MATERIAL PROVIDED:
──────

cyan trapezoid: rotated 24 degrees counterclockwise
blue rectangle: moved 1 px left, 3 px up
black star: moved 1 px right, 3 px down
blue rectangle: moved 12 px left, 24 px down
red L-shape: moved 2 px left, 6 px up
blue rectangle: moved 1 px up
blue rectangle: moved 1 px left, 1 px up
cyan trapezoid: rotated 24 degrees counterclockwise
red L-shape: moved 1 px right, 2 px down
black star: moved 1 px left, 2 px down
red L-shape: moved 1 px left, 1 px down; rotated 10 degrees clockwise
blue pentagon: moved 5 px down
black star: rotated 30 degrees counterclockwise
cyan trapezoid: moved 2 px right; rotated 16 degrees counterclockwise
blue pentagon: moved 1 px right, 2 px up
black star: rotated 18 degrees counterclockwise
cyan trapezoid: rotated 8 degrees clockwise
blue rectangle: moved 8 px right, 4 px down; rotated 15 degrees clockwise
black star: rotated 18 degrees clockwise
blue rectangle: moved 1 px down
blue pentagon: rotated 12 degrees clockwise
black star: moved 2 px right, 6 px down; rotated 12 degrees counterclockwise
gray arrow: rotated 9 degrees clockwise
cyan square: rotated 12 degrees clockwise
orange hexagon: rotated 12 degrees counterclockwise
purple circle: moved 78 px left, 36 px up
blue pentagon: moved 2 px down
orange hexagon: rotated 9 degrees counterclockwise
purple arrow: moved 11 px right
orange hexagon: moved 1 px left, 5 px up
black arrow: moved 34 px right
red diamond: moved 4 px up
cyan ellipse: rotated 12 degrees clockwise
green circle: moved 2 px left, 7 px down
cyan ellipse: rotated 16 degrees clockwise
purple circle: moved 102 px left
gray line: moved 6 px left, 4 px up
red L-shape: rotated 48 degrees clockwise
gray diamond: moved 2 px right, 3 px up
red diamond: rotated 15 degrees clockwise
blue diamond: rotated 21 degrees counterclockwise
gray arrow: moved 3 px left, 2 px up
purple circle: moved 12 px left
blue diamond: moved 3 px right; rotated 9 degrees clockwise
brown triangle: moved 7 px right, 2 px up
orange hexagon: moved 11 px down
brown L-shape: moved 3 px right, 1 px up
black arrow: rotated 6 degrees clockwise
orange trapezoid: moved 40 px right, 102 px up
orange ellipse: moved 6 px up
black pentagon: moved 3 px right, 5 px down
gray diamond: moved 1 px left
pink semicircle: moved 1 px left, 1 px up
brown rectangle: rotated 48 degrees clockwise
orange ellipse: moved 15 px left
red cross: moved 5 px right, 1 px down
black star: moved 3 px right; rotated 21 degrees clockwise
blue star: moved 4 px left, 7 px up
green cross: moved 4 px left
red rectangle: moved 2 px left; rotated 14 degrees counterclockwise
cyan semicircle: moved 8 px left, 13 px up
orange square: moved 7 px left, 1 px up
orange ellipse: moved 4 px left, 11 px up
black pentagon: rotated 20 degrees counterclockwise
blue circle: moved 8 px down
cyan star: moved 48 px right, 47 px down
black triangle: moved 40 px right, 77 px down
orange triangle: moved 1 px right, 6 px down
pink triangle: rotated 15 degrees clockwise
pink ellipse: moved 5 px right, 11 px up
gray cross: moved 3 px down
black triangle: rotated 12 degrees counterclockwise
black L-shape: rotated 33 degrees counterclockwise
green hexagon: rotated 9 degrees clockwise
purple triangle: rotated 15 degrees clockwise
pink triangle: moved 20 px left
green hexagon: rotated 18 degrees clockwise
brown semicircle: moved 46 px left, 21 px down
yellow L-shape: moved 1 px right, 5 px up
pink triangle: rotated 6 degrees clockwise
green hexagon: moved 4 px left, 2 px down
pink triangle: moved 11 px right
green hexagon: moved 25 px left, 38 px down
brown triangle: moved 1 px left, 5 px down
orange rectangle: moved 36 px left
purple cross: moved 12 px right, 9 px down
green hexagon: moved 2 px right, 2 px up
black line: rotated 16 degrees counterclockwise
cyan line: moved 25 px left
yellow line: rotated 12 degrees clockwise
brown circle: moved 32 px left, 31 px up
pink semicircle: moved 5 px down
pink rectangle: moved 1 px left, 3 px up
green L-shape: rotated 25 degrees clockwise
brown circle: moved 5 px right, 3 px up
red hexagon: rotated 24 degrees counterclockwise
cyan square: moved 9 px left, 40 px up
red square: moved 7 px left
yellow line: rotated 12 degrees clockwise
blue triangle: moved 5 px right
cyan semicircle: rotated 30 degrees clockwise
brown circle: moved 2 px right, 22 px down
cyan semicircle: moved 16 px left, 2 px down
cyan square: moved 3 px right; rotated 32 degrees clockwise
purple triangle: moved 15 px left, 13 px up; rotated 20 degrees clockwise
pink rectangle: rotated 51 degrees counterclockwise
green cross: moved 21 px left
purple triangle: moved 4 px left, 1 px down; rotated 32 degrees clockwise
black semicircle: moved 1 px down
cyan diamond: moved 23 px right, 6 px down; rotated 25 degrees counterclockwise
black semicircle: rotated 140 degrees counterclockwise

──────

WORK REQUIRED: Rewrite the records from their first line through the line containing "blue pentagon: moved 5 px down", switching "red L-shape" to "purple L-shape" wherever it appears and leaving everything else as it is.

FINAL ANSWER:
cyan trapezoid: rotated 24 degrees counterclockwise
blue rectangle: moved 1 px left, 3 px up
black star: moved 1 px right, 3 px down
blue rectangle: moved 12 px left, 24 px down
purple L-shape: moved 2 px left, 6 px up
blue rectangle: moved 1 px up
blue rectangle: moved 1 px left, 1 px up
cyan trapezoid: rotated 24 degrees counterclockwise
purple L-shape: moved 1 px right, 2 px down
black star: moved 1 px left, 2 px down
purple L-shape: moved 1 px left, 1 px down; rotated 10 degrees clockwise
blue pentagon: moved 5 px down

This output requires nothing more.